:: YOUR OBJECTIVE ::
Exactly reproduce the lines of the listing below from the one containing "none -> tan slope B3:C3 level 2 top C" through the one containing "cyan brick F4:F5". Skip the images.

:: DATA FOR THE TASK ::
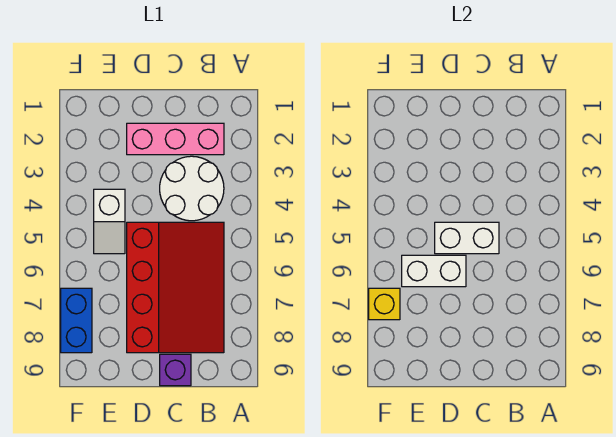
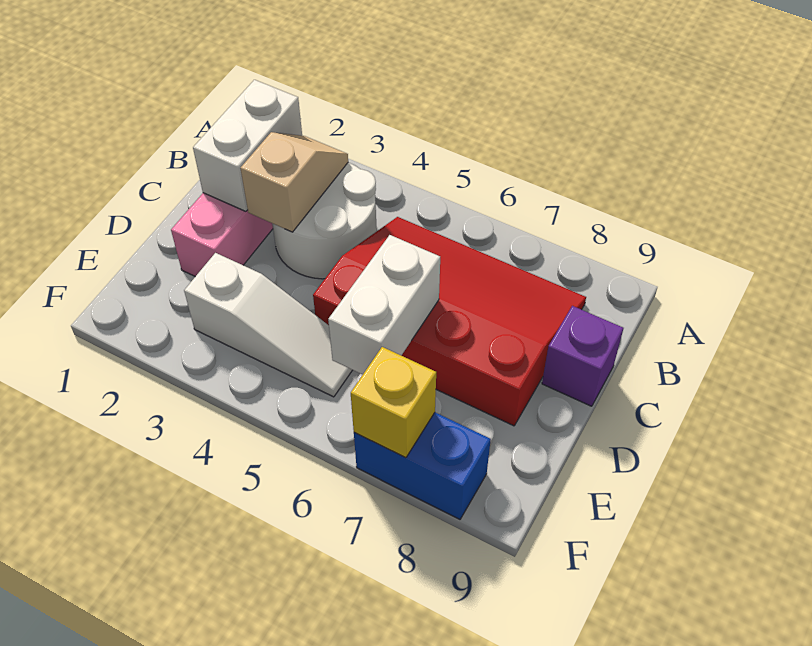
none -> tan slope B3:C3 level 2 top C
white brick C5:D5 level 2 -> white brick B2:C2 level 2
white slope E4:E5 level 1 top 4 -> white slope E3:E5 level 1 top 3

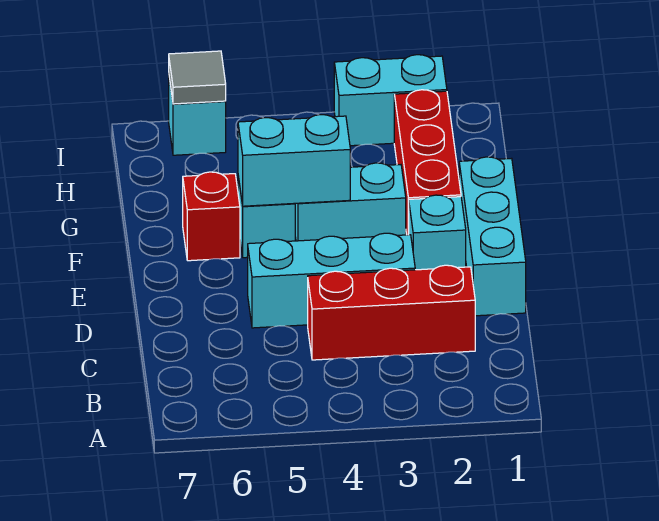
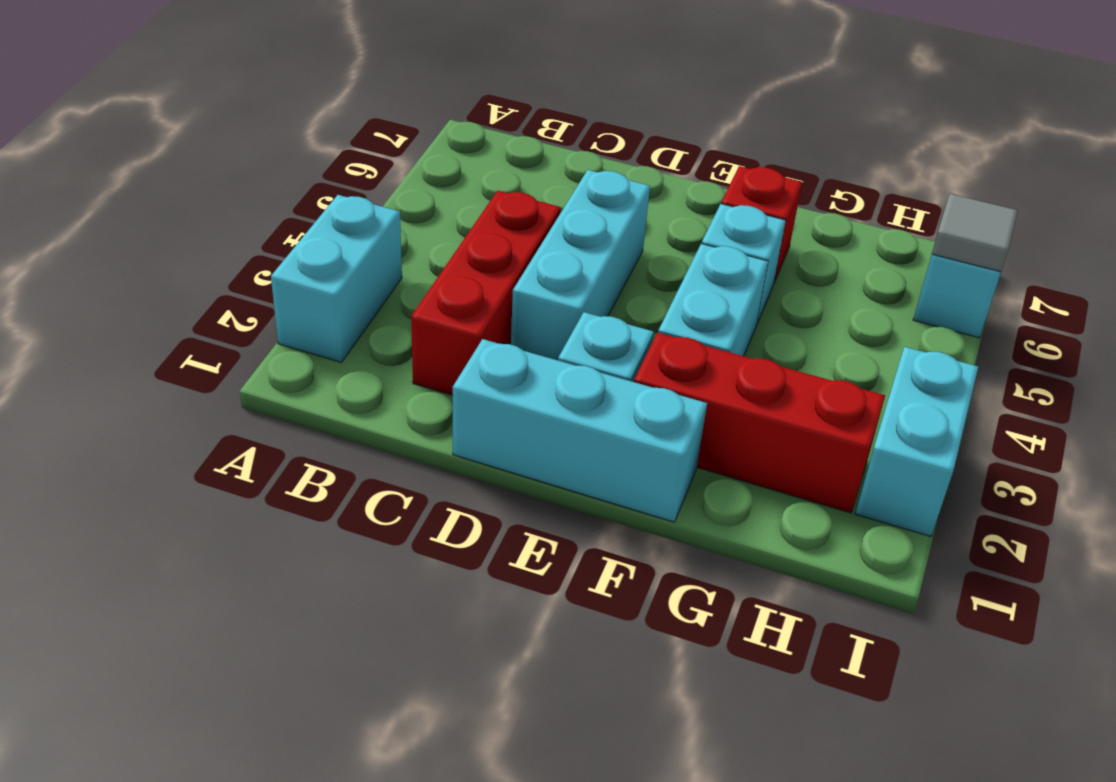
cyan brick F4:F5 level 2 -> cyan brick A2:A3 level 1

---

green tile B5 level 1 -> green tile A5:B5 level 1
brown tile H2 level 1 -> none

:: EXERCISE RESULT ::
none -> tan slope B3:C3 level 2 top C
white brick C5:D5 level 2 -> white brick B2:C2 level 2
white slope E4:E5 level 1 top 4 -> white slope E3:E5 level 1 top 3

cyan brick F4:F5 level 2 -> cyan brick A2:A3 level 1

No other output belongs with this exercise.